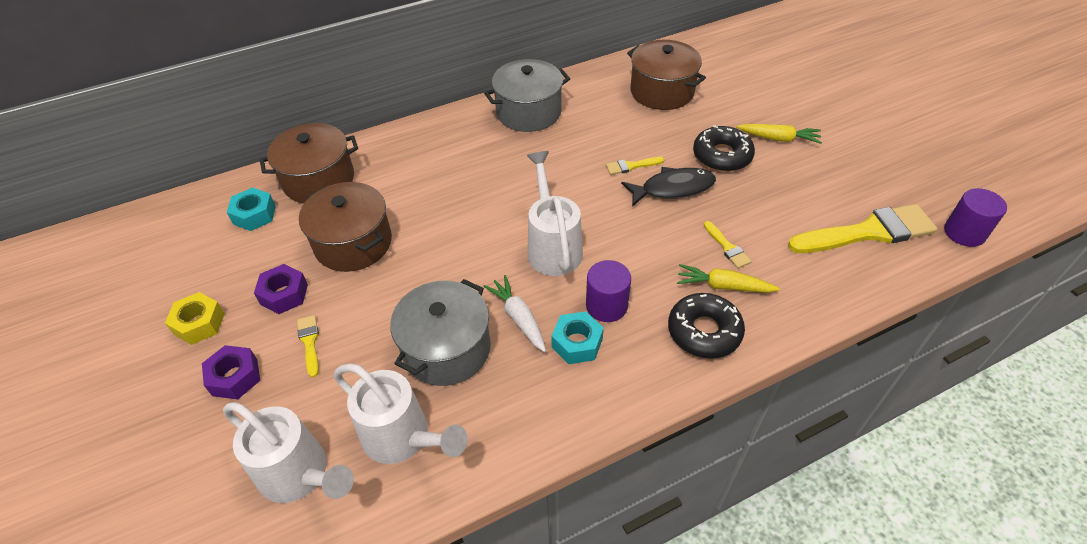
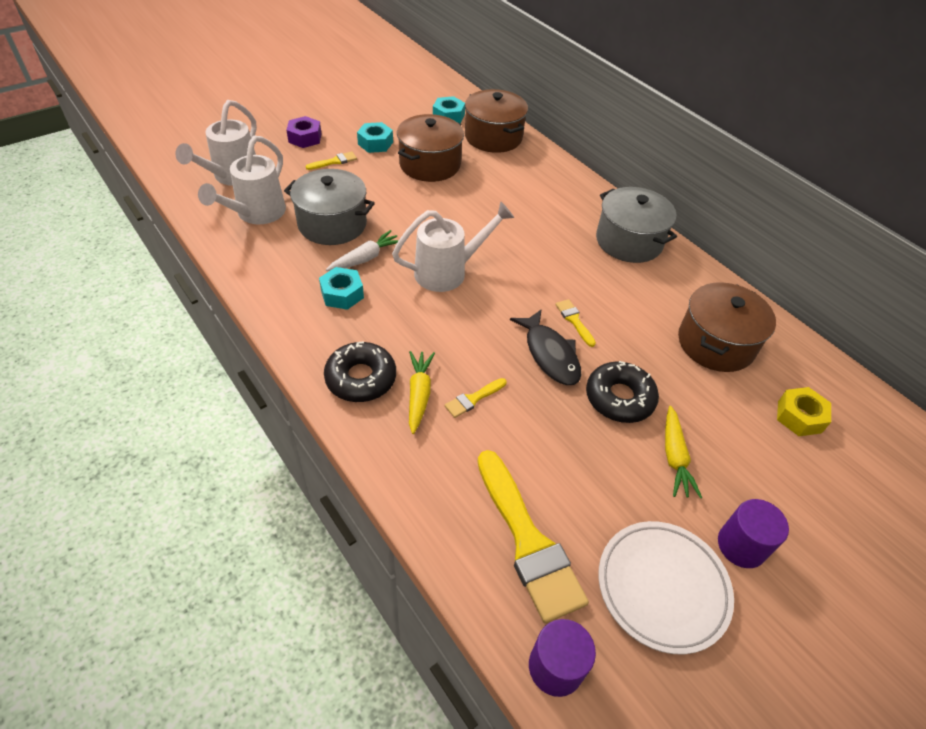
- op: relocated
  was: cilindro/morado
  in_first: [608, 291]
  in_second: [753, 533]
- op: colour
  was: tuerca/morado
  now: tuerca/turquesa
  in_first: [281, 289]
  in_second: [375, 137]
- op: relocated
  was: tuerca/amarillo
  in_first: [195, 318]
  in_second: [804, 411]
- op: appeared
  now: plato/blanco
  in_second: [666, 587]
------------
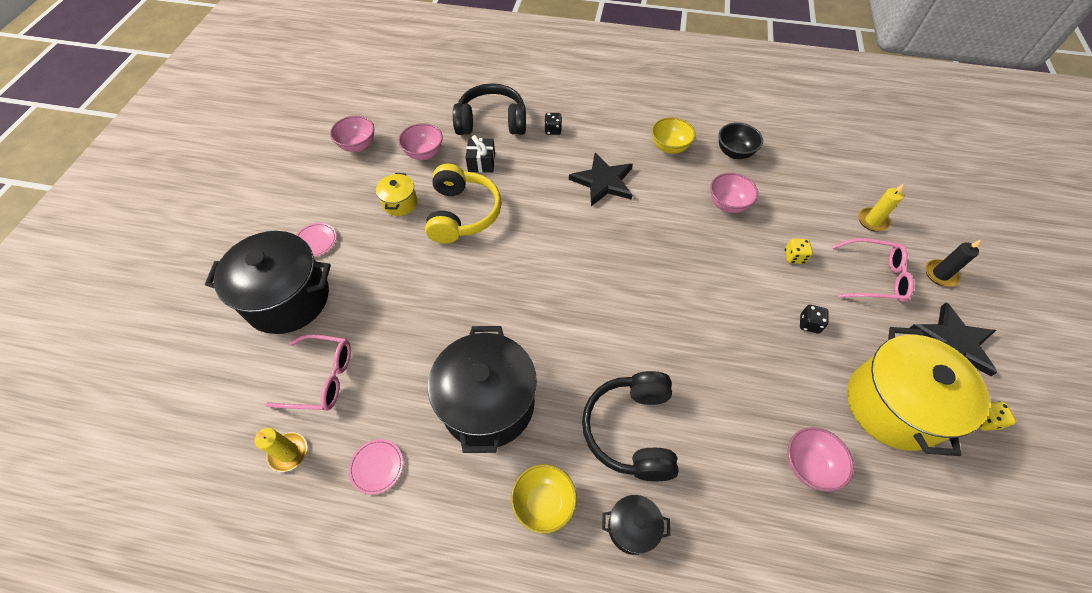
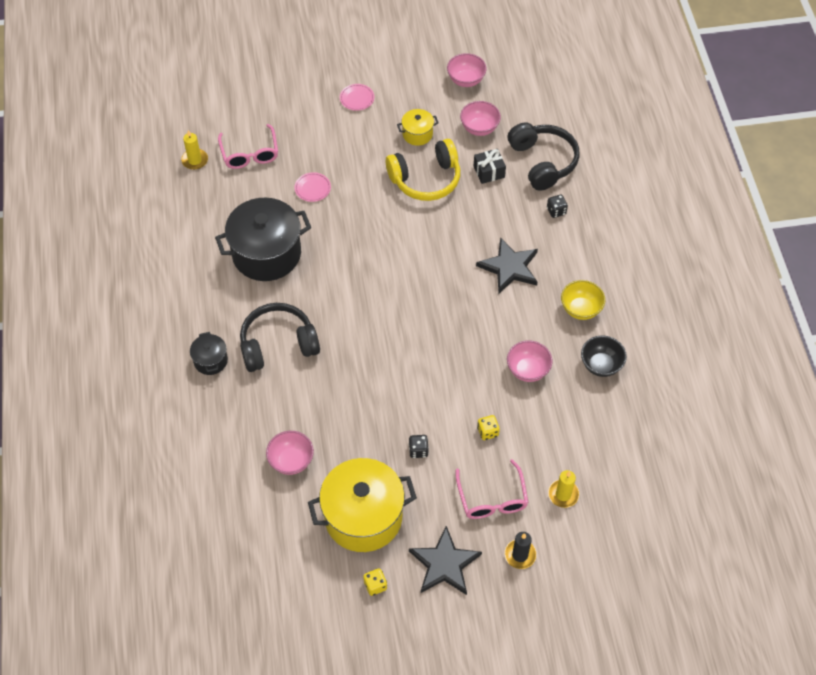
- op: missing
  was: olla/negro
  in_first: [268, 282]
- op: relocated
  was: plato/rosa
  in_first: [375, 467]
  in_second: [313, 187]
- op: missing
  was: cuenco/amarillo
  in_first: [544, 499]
------------
**What to produce:** Reproduce the lines of the entries above from the one with "in_first: [268, 282]" to the one with "in_first: [544, 499]", both included, exactly and without any other line.

**Your solution:**
  in_first: [268, 282]
- op: relocated
  was: plato/rosa
  in_first: [375, 467]
  in_second: [313, 187]
- op: missing
  was: cuenco/amarillo
  in_first: [544, 499]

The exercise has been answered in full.